##### RECORDS #####
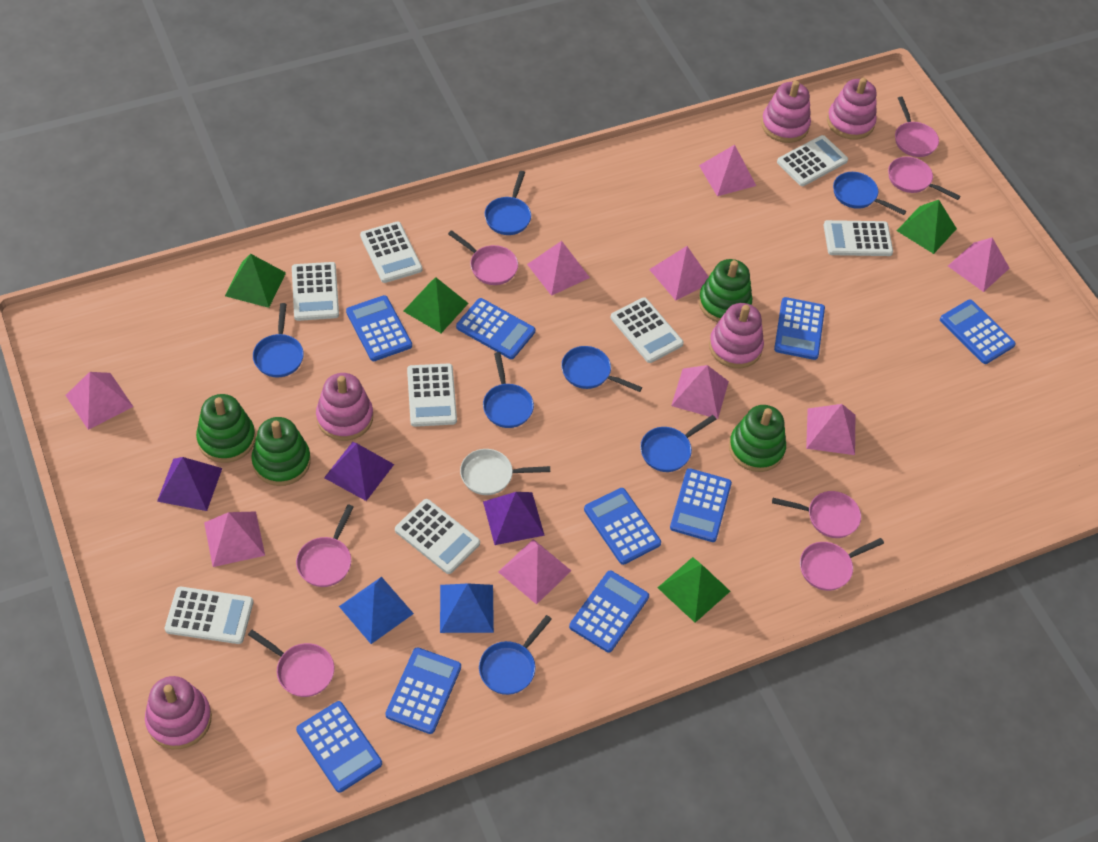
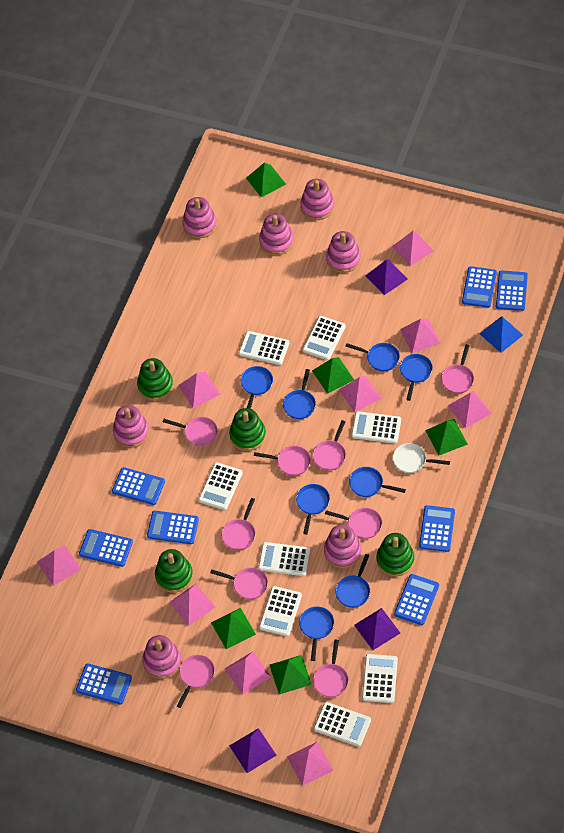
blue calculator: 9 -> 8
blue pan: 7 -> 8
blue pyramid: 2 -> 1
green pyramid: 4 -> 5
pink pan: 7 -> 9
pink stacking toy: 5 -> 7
#####
YOUR TASK
Each line of the listing above should be retyped exactly, with no pictures.

SOLUTION TO THIS PROBLEM
blue calculator: 9 -> 8
blue pan: 7 -> 8
blue pyramid: 2 -> 1
green pyramid: 4 -> 5
pink pan: 7 -> 9
pink stacking toy: 5 -> 7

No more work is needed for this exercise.